+++ The data +++

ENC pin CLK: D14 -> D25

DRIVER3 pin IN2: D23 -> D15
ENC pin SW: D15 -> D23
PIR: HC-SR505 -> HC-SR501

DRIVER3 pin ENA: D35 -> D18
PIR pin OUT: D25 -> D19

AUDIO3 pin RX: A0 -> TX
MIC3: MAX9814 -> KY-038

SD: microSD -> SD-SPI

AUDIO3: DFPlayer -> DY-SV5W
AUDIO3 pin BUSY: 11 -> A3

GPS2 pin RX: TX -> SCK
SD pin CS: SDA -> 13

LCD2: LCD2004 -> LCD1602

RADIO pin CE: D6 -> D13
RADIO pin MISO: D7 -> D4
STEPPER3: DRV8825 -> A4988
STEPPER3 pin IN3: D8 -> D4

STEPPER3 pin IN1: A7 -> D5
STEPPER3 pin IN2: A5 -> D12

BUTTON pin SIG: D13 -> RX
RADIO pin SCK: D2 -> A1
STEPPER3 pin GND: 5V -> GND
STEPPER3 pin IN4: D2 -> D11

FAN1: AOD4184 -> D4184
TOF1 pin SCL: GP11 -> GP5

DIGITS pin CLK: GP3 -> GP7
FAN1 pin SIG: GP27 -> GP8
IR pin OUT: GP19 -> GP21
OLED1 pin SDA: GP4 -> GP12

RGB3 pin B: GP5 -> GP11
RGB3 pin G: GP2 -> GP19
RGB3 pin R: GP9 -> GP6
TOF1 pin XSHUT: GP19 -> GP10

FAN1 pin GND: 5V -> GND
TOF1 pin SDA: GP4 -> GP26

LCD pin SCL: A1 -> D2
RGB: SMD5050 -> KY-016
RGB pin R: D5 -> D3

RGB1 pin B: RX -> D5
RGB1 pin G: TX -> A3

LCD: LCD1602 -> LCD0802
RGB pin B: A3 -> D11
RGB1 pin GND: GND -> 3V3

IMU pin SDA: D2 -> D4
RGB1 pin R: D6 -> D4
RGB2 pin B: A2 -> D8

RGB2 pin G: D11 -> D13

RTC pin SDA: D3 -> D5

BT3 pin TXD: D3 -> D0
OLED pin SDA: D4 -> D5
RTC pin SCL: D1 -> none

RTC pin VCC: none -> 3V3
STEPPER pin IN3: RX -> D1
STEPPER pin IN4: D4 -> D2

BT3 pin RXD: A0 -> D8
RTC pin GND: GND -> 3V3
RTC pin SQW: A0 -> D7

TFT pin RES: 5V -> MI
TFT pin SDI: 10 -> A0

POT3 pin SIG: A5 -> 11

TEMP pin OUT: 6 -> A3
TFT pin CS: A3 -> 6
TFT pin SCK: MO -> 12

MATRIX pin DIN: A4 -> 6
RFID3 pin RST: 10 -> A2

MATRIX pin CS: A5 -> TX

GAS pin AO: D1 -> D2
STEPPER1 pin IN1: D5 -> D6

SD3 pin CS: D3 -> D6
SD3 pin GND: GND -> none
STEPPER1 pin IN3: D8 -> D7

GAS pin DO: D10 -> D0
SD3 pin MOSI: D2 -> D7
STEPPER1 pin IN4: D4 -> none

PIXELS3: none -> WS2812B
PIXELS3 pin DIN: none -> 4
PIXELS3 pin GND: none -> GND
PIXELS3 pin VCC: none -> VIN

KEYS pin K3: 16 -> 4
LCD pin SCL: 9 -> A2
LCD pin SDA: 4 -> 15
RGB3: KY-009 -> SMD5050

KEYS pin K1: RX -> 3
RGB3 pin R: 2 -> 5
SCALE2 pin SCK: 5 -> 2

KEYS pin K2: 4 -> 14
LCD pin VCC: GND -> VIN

+++

→ **Prompt**:
Your reply needs to reproduce all of the listing exactly.

→ **Written response**:
ENC pin CLK: D14 -> D25

DRIVER3 pin IN2: D23 -> D15
ENC pin SW: D15 -> D23
PIR: HC-SR505 -> HC-SR501

DRIVER3 pin ENA: D35 -> D18
PIR pin OUT: D25 -> D19

AUDIO3 pin RX: A0 -> TX
MIC3: MAX9814 -> KY-038

SD: microSD -> SD-SPI

AUDIO3: DFPlayer -> DY-SV5W
AUDIO3 pin BUSY: 11 -> A3

GPS2 pin RX: TX -> SCK
SD pin CS: SDA -> 13

LCD2: LCD2004 -> LCD1602

RADIO pin CE: D6 -> D13
RADIO pin MISO: D7 -> D4
STEPPER3: DRV8825 -> A4988
STEPPER3 pin IN3: D8 -> D4

STEPPER3 pin IN1: A7 -> D5
STEPPER3 pin IN2: A5 -> D12

BUTTON pin SIG: D13 -> RX
RADIO pin SCK: D2 -> A1
STEPPER3 pin GND: 5V -> GND
STEPPER3 pin IN4: D2 -> D11

FAN1: AOD4184 -> D4184
TOF1 pin SCL: GP11 -> GP5

DIGITS pin CLK: GP3 -> GP7
FAN1 pin SIG: GP27 -> GP8
IR pin OUT: GP19 -> GP21
OLED1 pin SDA: GP4 -> GP12

RGB3 pin B: GP5 -> GP11
RGB3 pin G: GP2 -> GP19
RGB3 pin R: GP9 -> GP6
TOF1 pin XSHUT: GP19 -> GP10

FAN1 pin GND: 5V -> GND
TOF1 pin SDA: GP4 -> GP26

LCD pin SCL: A1 -> D2
RGB: SMD5050 -> KY-016
RGB pin R: D5 -> D3

RGB1 pin B: RX -> D5
RGB1 pin G: TX -> A3

LCD: LCD1602 -> LCD0802
RGB pin B: A3 -> D11
RGB1 pin GND: GND -> 3V3

IMU pin SDA: D2 -> D4
RGB1 pin R: D6 -> D4
RGB2 pin B: A2 -> D8

RGB2 pin G: D11 -> D13

RTC pin SDA: D3 -> D5

BT3 pin TXD: D3 -> D0
OLED pin SDA: D4 -> D5
RTC pin SCL: D1 -> none

RTC pin VCC: none -> 3V3
STEPPER pin IN3: RX -> D1
STEPPER pin IN4: D4 -> D2

BT3 pin RXD: A0 -> D8
RTC pin GND: GND -> 3V3
RTC pin SQW: A0 -> D7

TFT pin RES: 5V -> MI
TFT pin SDI: 10 -> A0

POT3 pin SIG: A5 -> 11

TEMP pin OUT: 6 -> A3
TFT pin CS: A3 -> 6
TFT pin SCK: MO -> 12

MATRIX pin DIN: A4 -> 6
RFID3 pin RST: 10 -> A2

MATRIX pin CS: A5 -> TX

GAS pin AO: D1 -> D2
STEPPER1 pin IN1: D5 -> D6

SD3 pin CS: D3 -> D6
SD3 pin GND: GND -> none
STEPPER1 pin IN3: D8 -> D7

GAS pin DO: D10 -> D0
SD3 pin MOSI: D2 -> D7
STEPPER1 pin IN4: D4 -> none

PIXELS3: none -> WS2812B
PIXELS3 pin DIN: none -> 4
PIXELS3 pin GND: none -> GND
PIXELS3 pin VCC: none -> VIN

KEYS pin K3: 16 -> 4
LCD pin SCL: 9 -> A2
LCD pin SDA: 4 -> 15
RGB3: KY-009 -> SMD5050

KEYS pin K1: RX -> 3
RGB3 pin R: 2 -> 5
SCALE2 pin SCK: 5 -> 2

KEYS pin K2: 4 -> 14
LCD pin VCC: GND -> VIN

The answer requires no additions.